◆ Instructions for the task
In your copy, include every entry exactly as written but no pictures.
*** Material to process Section Begins ***
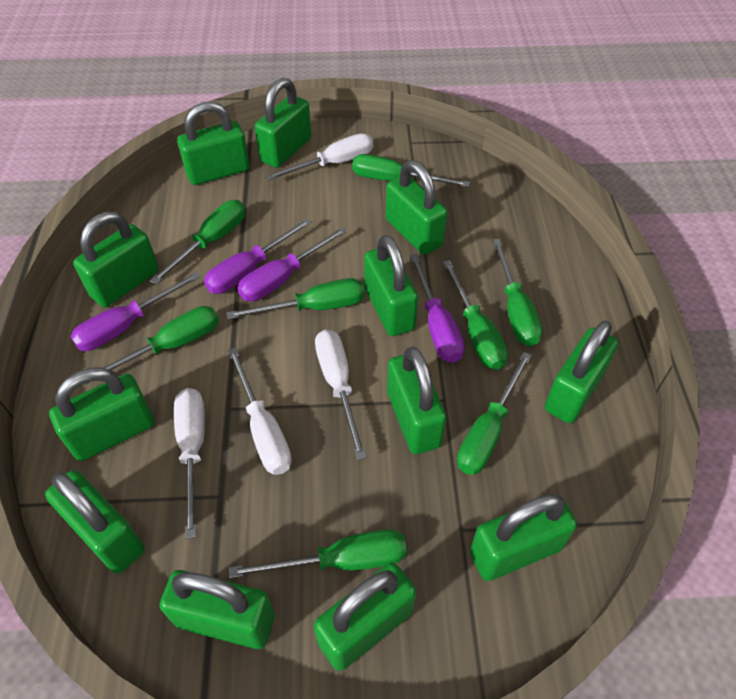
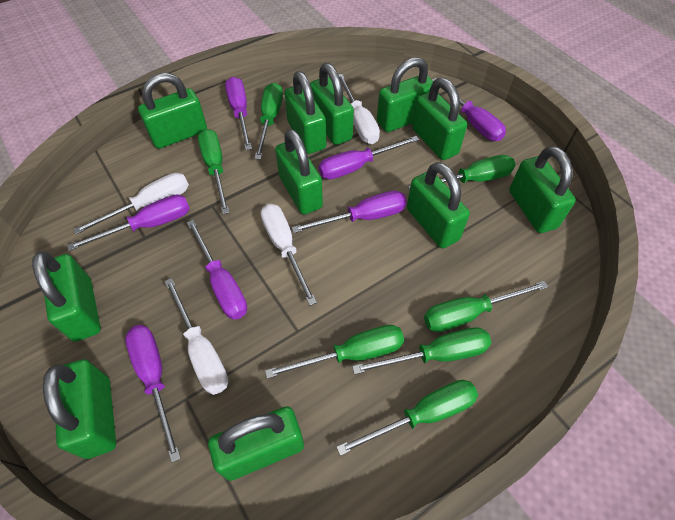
green padlock: 12 -> 11
green screwdriver: 8 -> 7
purple screwdriver: 4 -> 7

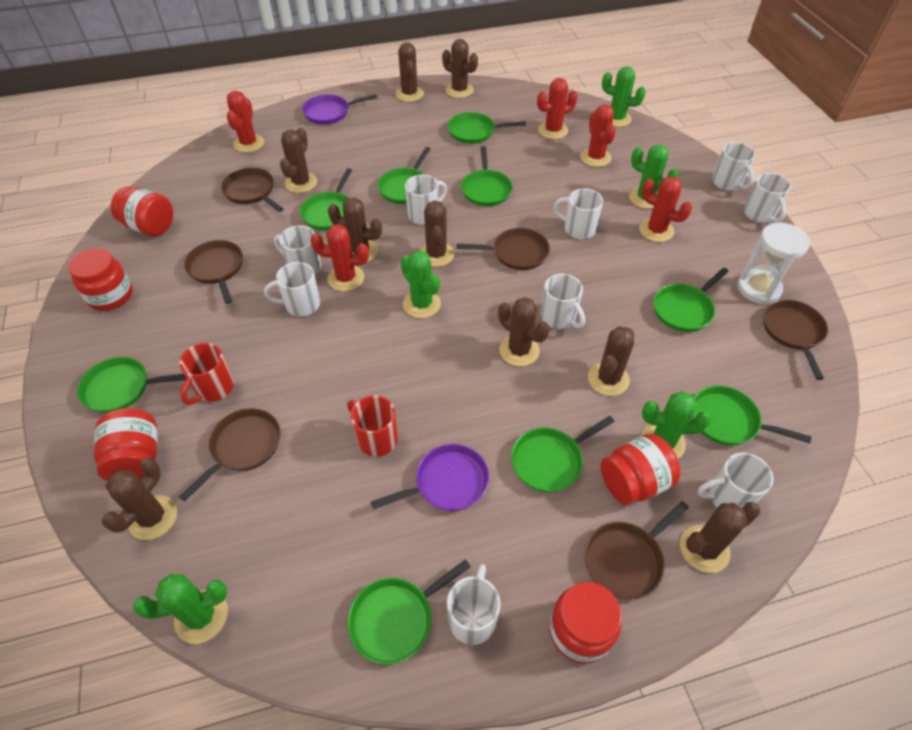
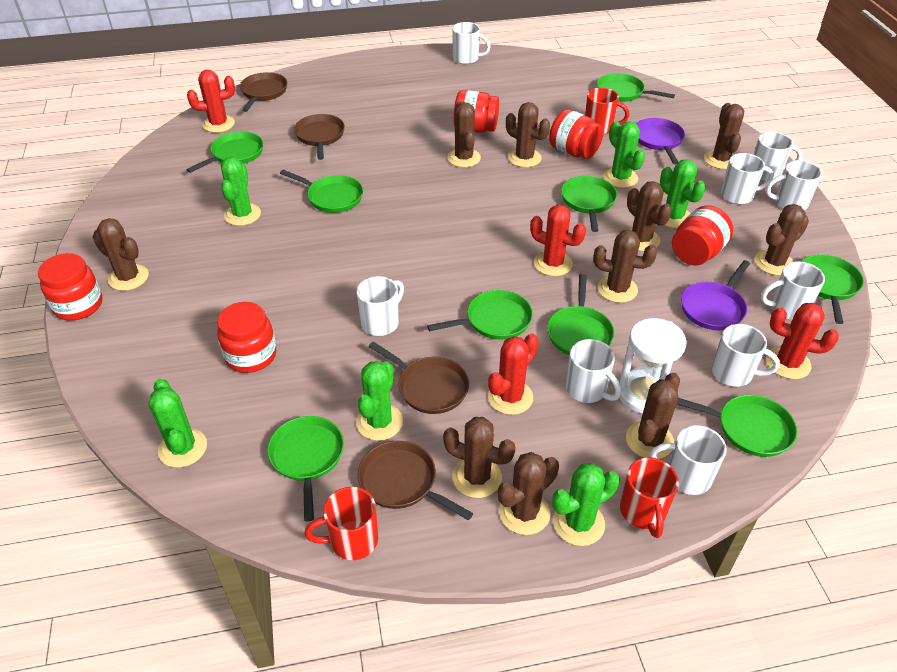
brown cactus: 9 -> 10
brown pan: 6 -> 4
green cactus: 5 -> 6
red cactus: 5 -> 4
red mug: 2 -> 3

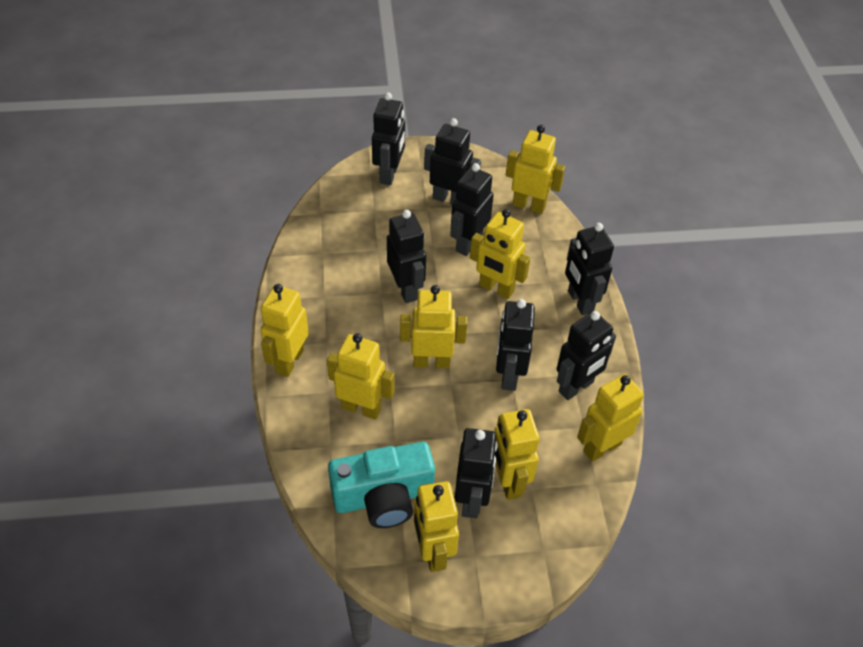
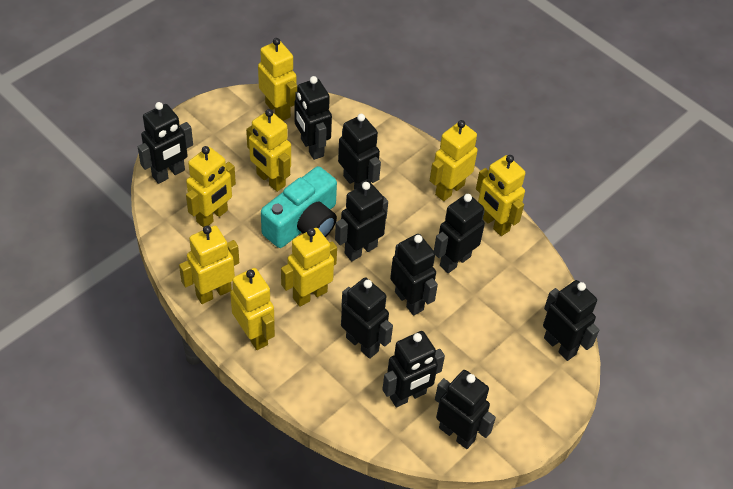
black robot: 8 -> 10

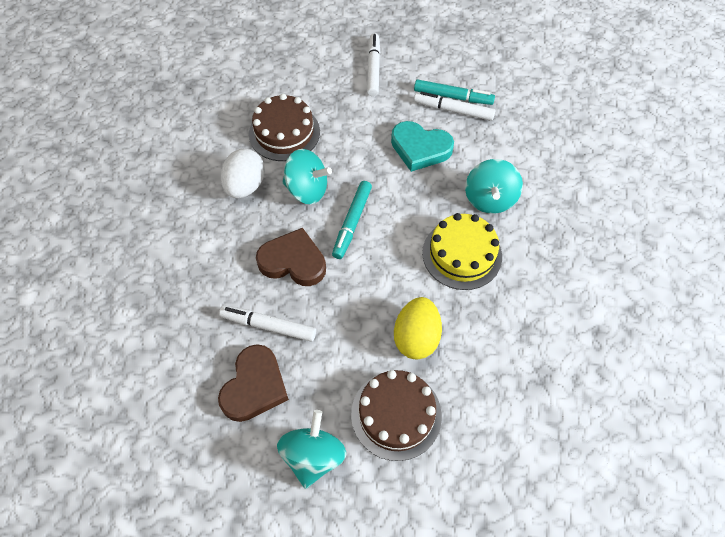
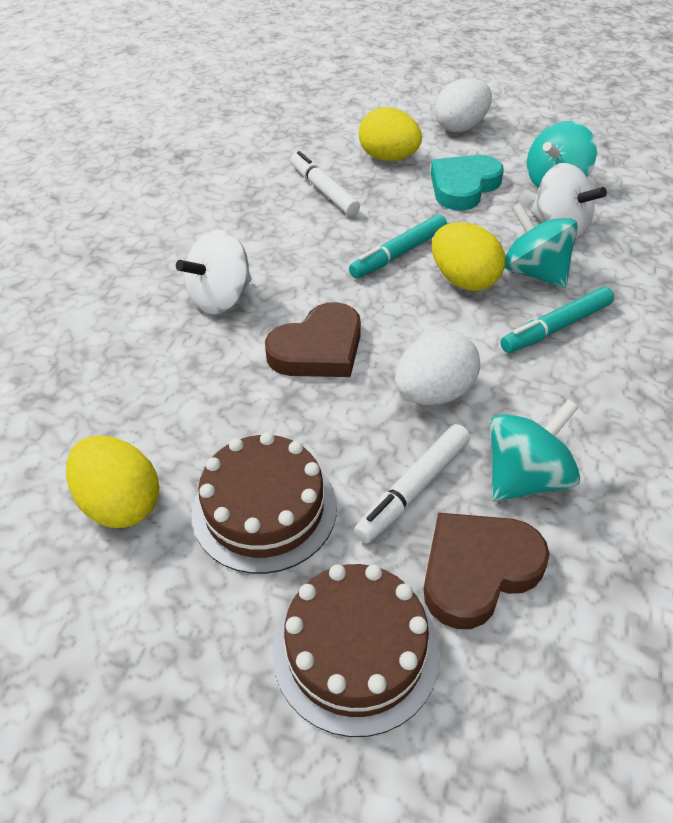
white egg: 1 -> 2
white marker: 3 -> 2
white spinning top: 0 -> 2
yellow cake: 1 -> 0
yellow egg: 1 -> 3

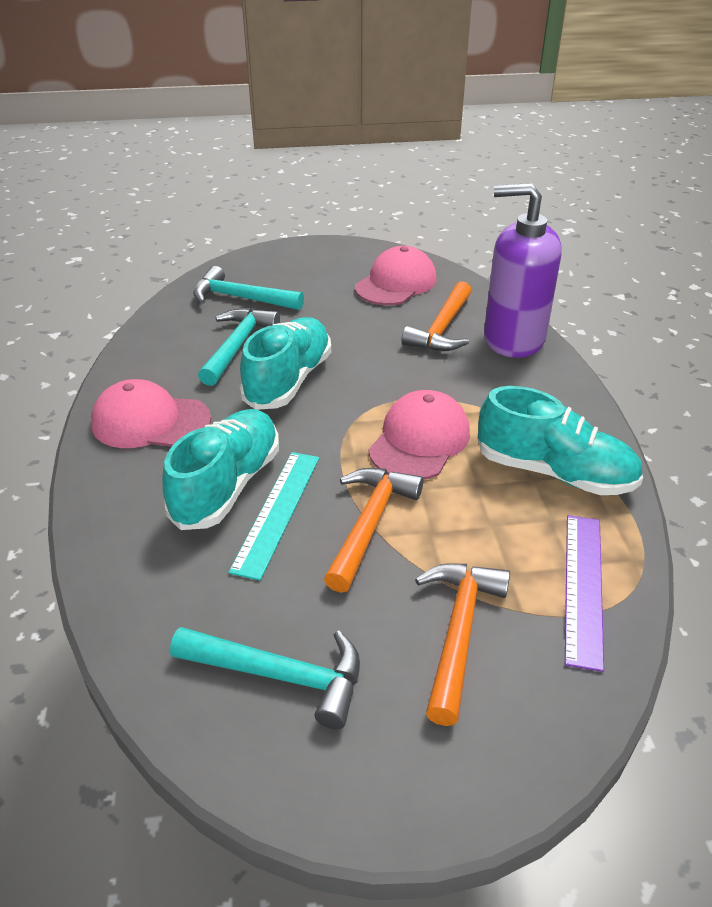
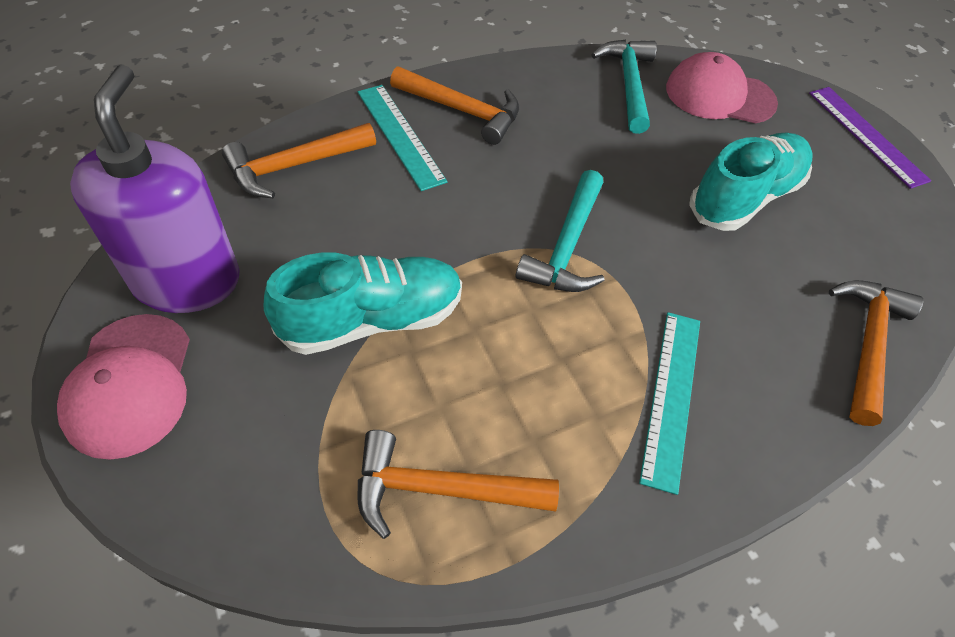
orange hammer: 3 -> 4
pink cap: 3 -> 2
turquoise hammer: 3 -> 2
turquoise ruler: 1 -> 2
turquoise shoe: 3 -> 2

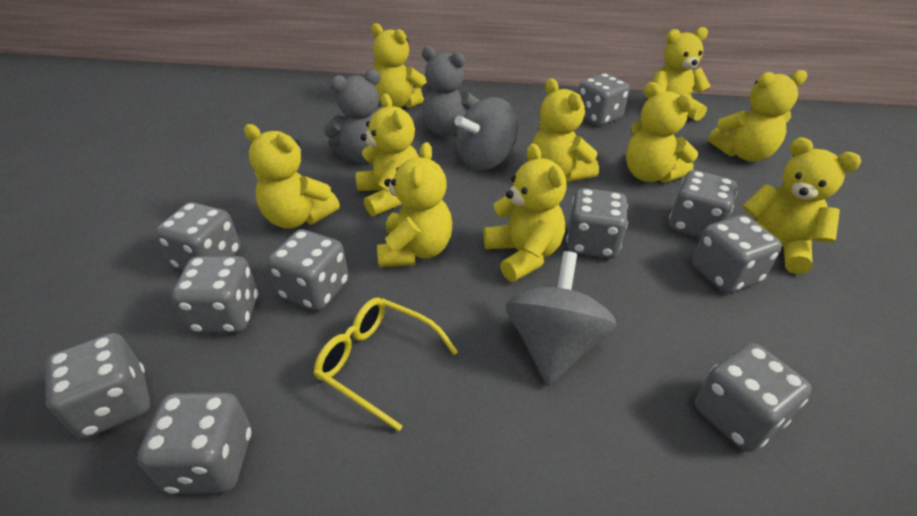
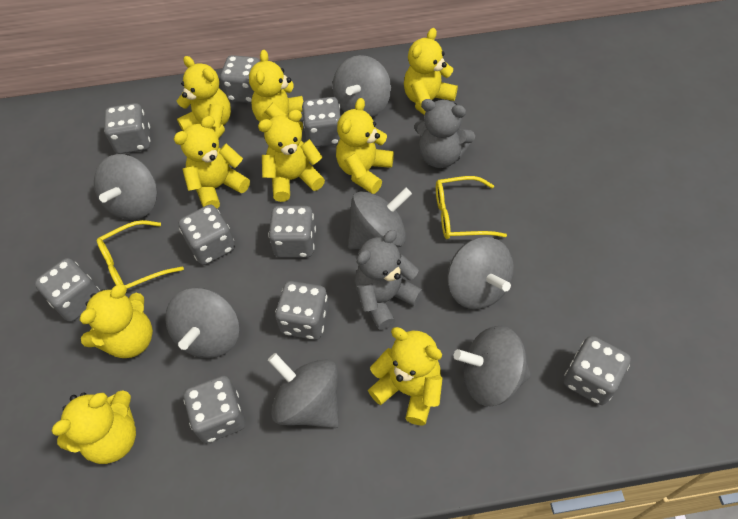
grey dice: 10 -> 9
grey spinning top: 2 -> 7
yellow glasses: 1 -> 2
yellow teddy bear: 10 -> 9

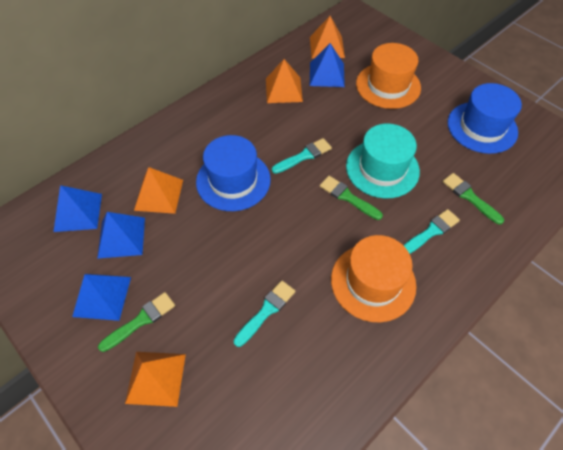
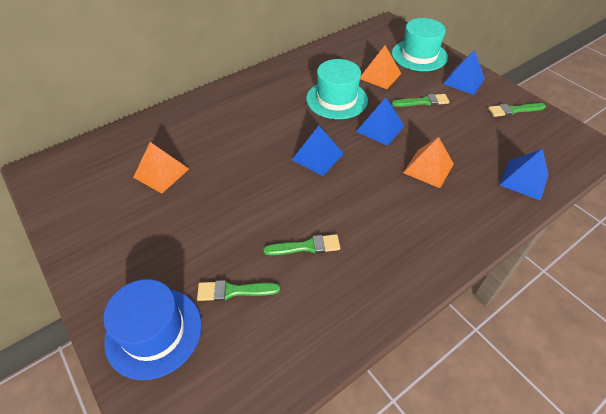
blue hat: 2 -> 1
green brush: 3 -> 4
orange hat: 2 -> 0
orange pyramid: 4 -> 3
turquoise brush: 3 -> 0
turquoise hat: 1 -> 2

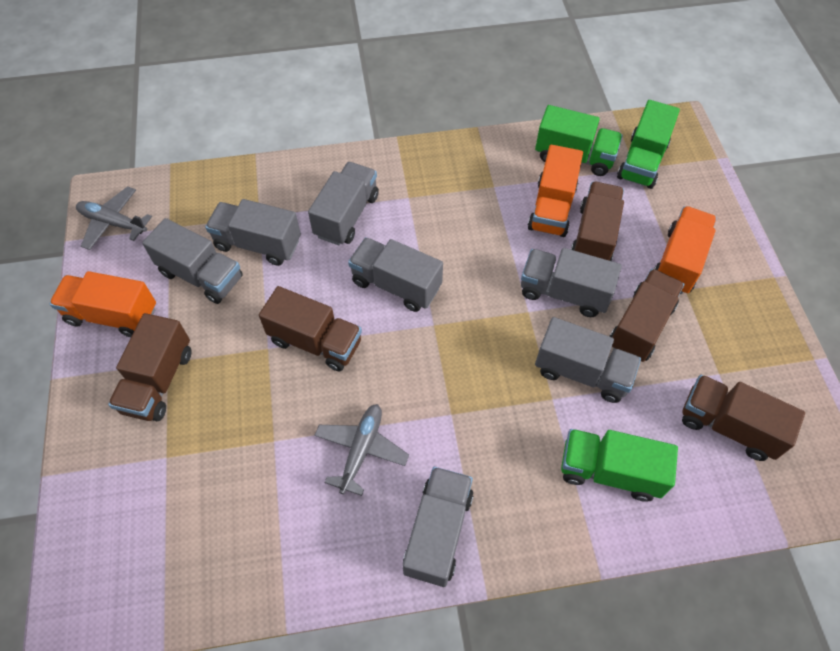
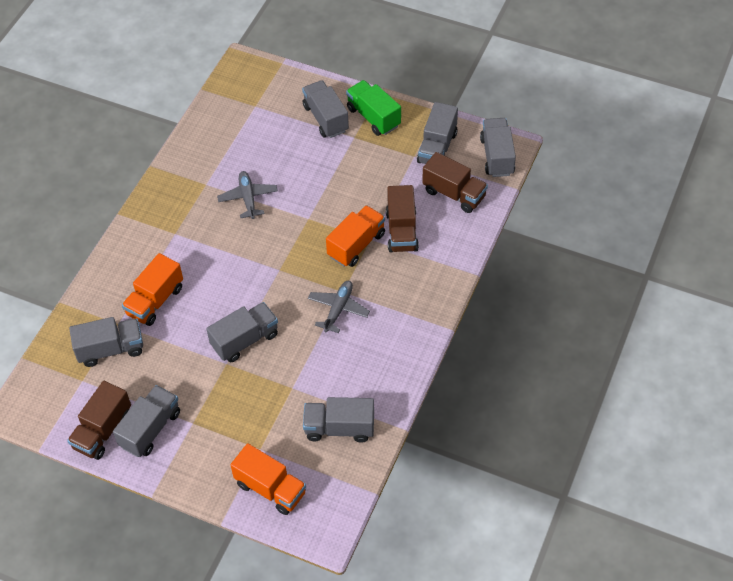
brown truck: 5 -> 3
green truck: 3 -> 1

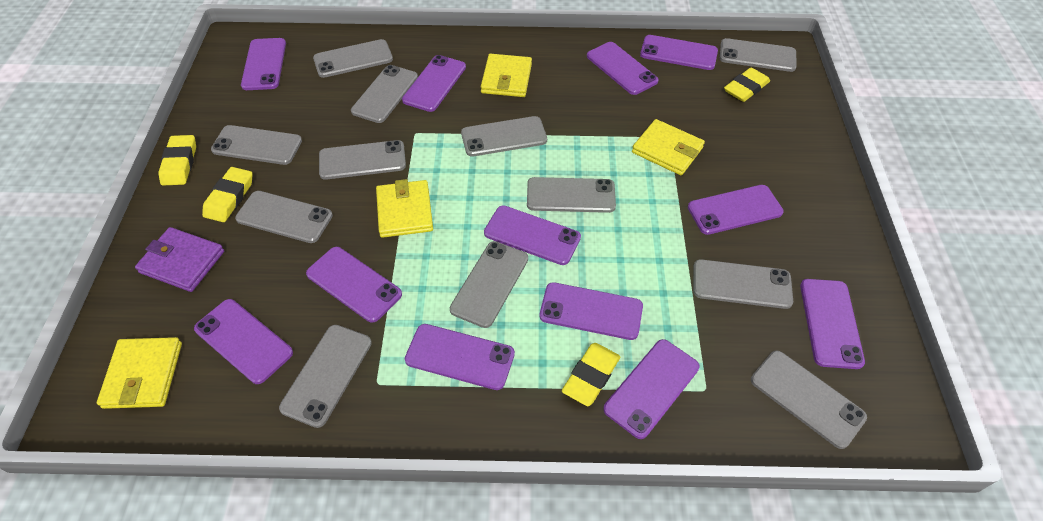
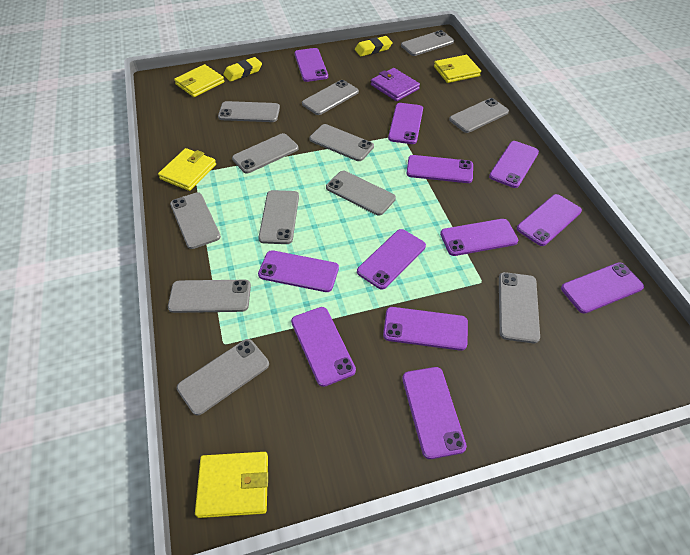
yellow eraser: 4 -> 2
*** Material to process Section Ends ***
◆ Finished task
green padlock: 12 -> 11
green screwdriver: 8 -> 7
purple screwdriver: 4 -> 7

brown cactus: 9 -> 10
brown pan: 6 -> 4
green cactus: 5 -> 6
red cactus: 5 -> 4
red mug: 2 -> 3

black robot: 8 -> 10

white egg: 1 -> 2
white marker: 3 -> 2
white spinning top: 0 -> 2
yellow cake: 1 -> 0
yellow egg: 1 -> 3

orange hammer: 3 -> 4
pink cap: 3 -> 2
turquoise hammer: 3 -> 2
turquoise ruler: 1 -> 2
turquoise shoe: 3 -> 2

grey dice: 10 -> 9
grey spinning top: 2 -> 7
yellow glasses: 1 -> 2
yellow teddy bear: 10 -> 9

blue hat: 2 -> 1
green brush: 3 -> 4
orange hat: 2 -> 0
orange pyramid: 4 -> 3
turquoise brush: 3 -> 0
turquoise hat: 1 -> 2

brown truck: 5 -> 3
green truck: 3 -> 1

yellow eraser: 4 -> 2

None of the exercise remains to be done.